_Activity:_ Every line from the one with "LINE pin AO: A0 -> D6" to the final line of the records should be printed exactly as it is, with pictures left out.

Data excerpts:
+++

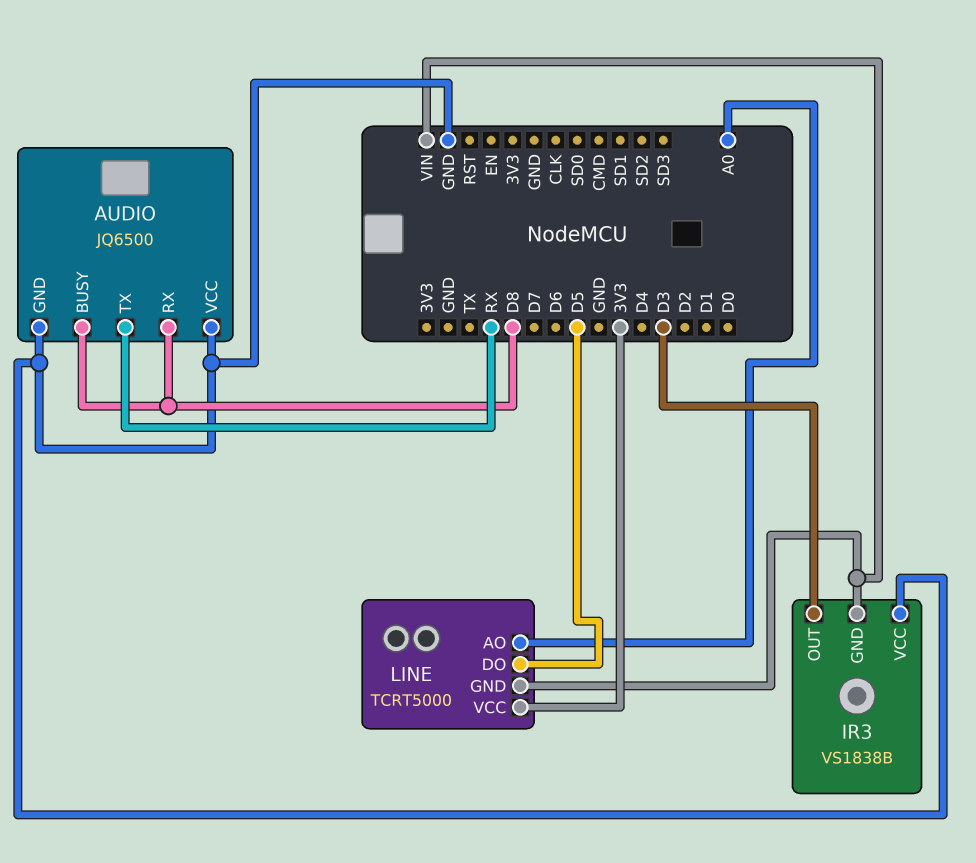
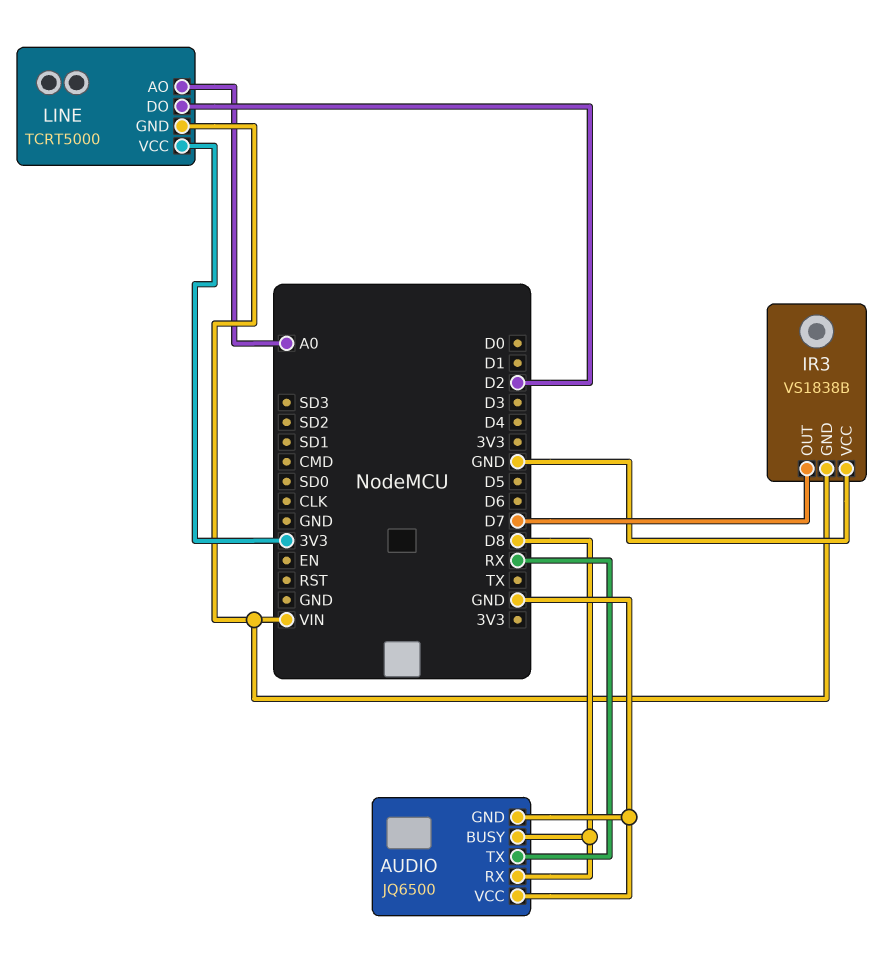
IR3 pin OUT: D3 -> D7
LINE pin DO: D5 -> D2

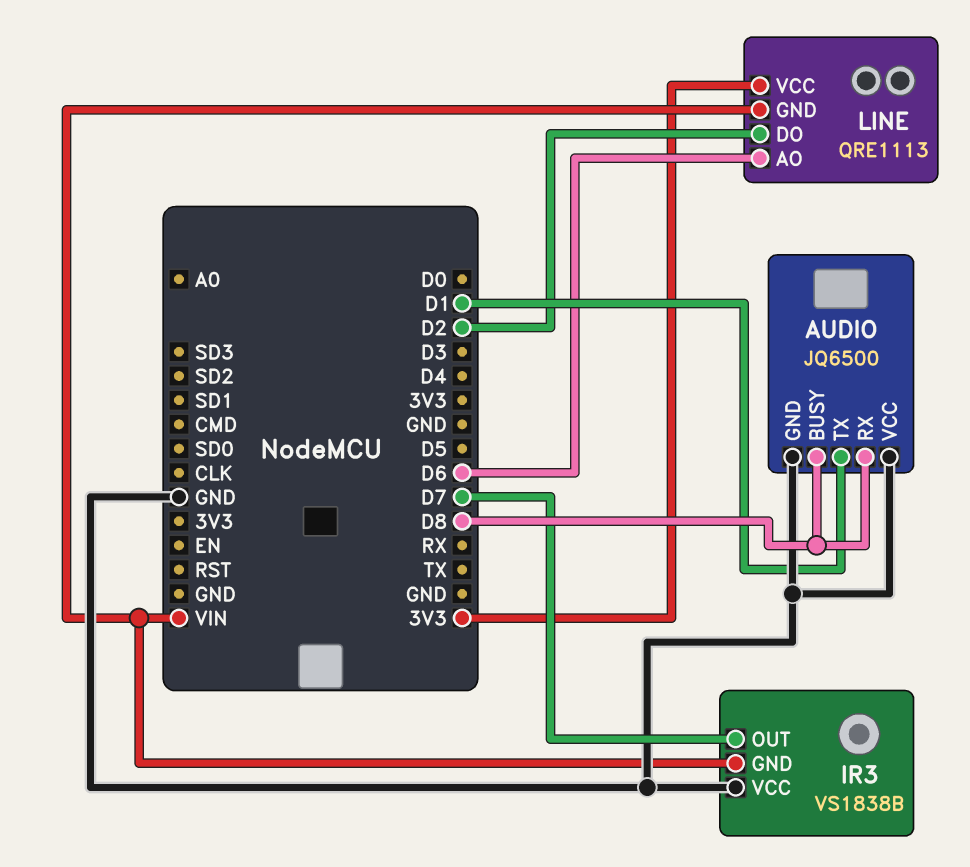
AUDIO pin TX: RX -> D1
LINE: TCRT5000 -> QRE1113
LINE pin AO: A0 -> D6

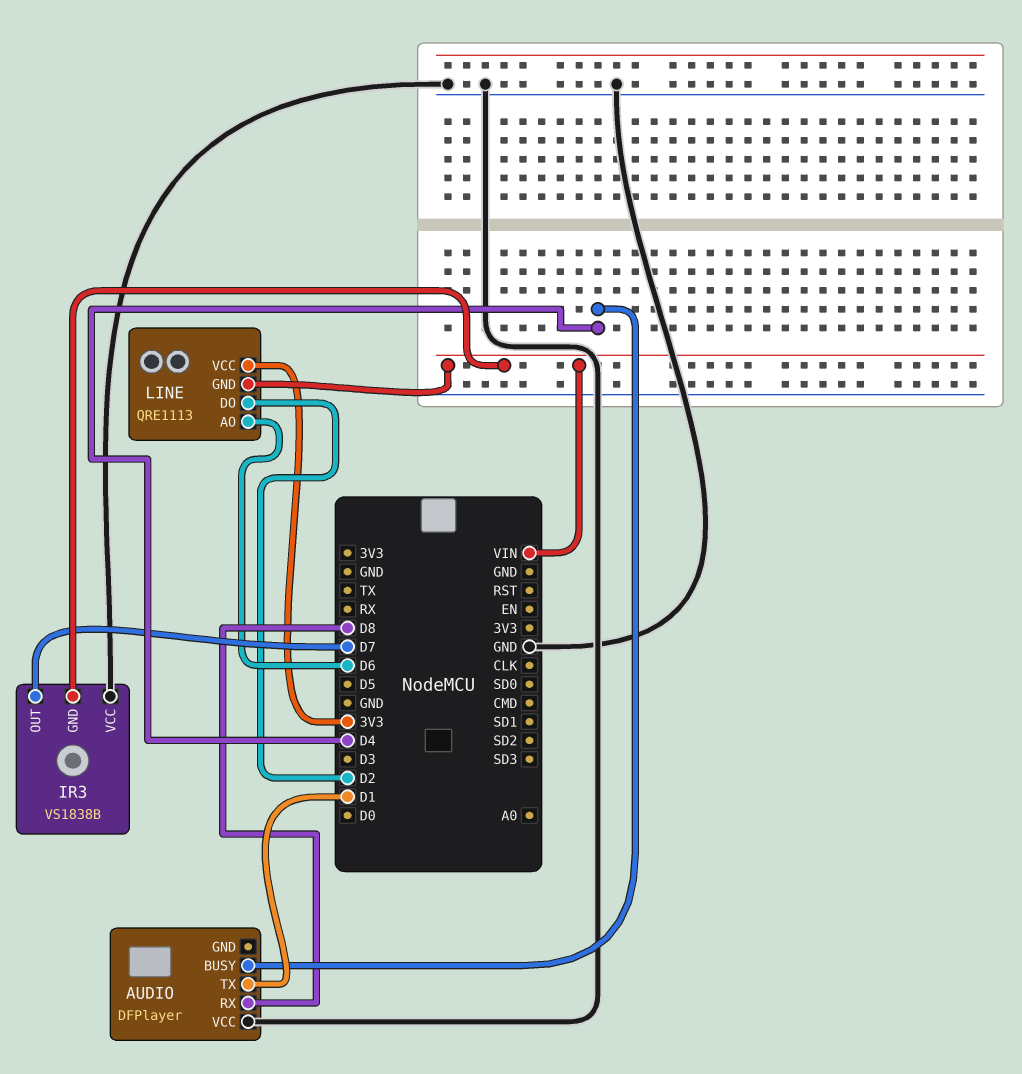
AUDIO: JQ6500 -> DFPlayer
AUDIO pin BUSY: D8 -> D4
AUDIO pin GND: GND -> none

+++

_Task solution:_
LINE pin AO: A0 -> D6

AUDIO: JQ6500 -> DFPlayer
AUDIO pin BUSY: D8 -> D4
AUDIO pin GND: GND -> none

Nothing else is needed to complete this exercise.